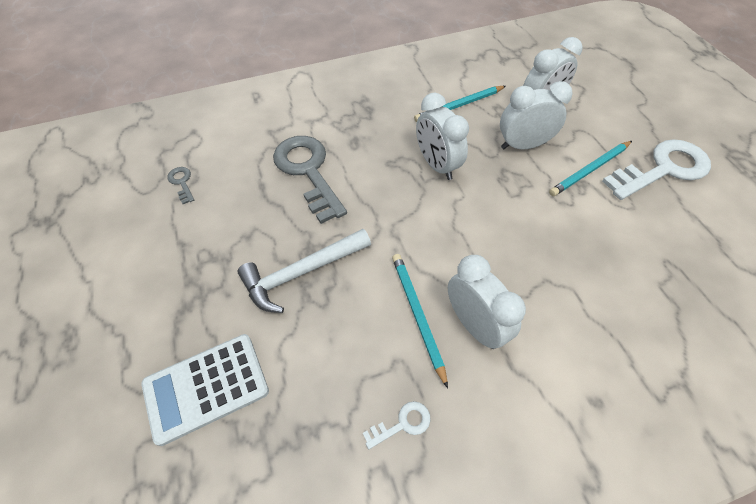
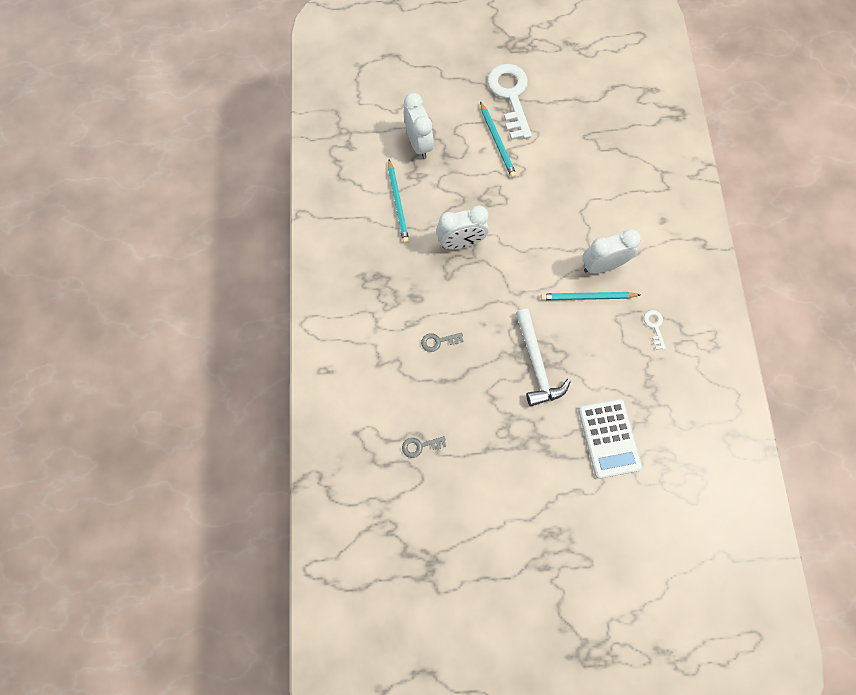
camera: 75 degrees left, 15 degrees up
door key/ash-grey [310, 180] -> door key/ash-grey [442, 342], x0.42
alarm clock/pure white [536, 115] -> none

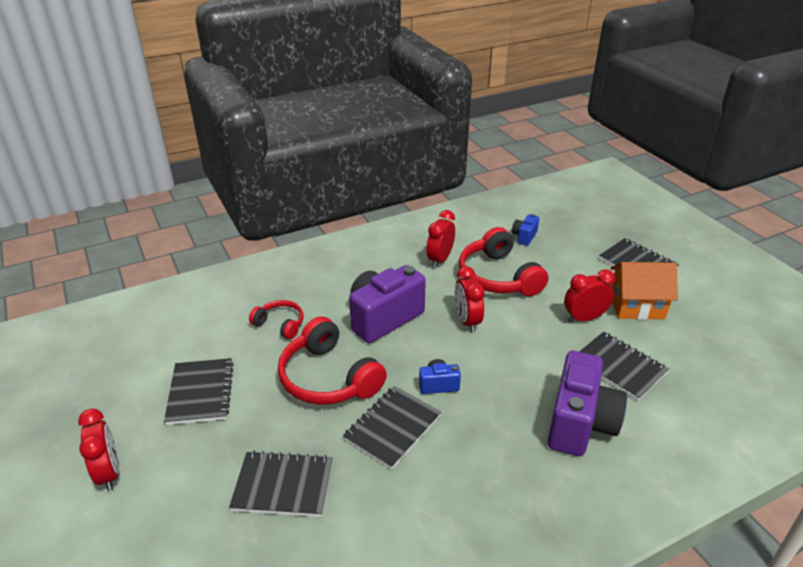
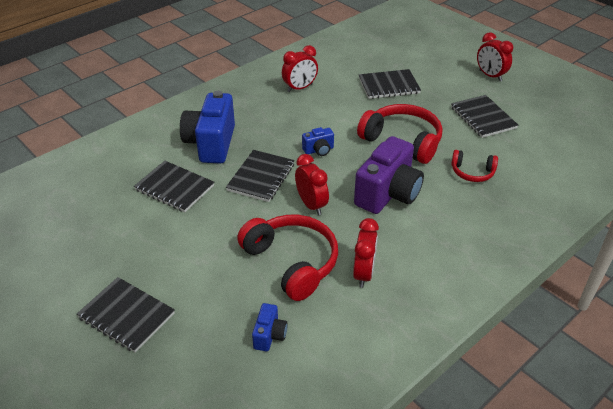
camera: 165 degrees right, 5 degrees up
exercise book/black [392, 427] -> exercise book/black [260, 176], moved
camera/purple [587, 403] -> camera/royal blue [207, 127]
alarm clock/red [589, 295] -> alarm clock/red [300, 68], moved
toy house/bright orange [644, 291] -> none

+ + + + +

● WHAT IS BEING ASKED
The entries above need to be printed again exactly; please exclude all pictures.

● COMPLETED TASK
camera: 75 degrees left, 15 degrees up
door key/ash-grey [310, 180] -> door key/ash-grey [442, 342], x0.42
alarm clock/pure white [536, 115] -> none

camera: 165 degrees right, 5 degrees up
exercise book/black [392, 427] -> exercise book/black [260, 176], moved
camera/purple [587, 403] -> camera/royal blue [207, 127]
alarm clock/red [589, 295] -> alarm clock/red [300, 68], moved
toy house/bright orange [644, 291] -> none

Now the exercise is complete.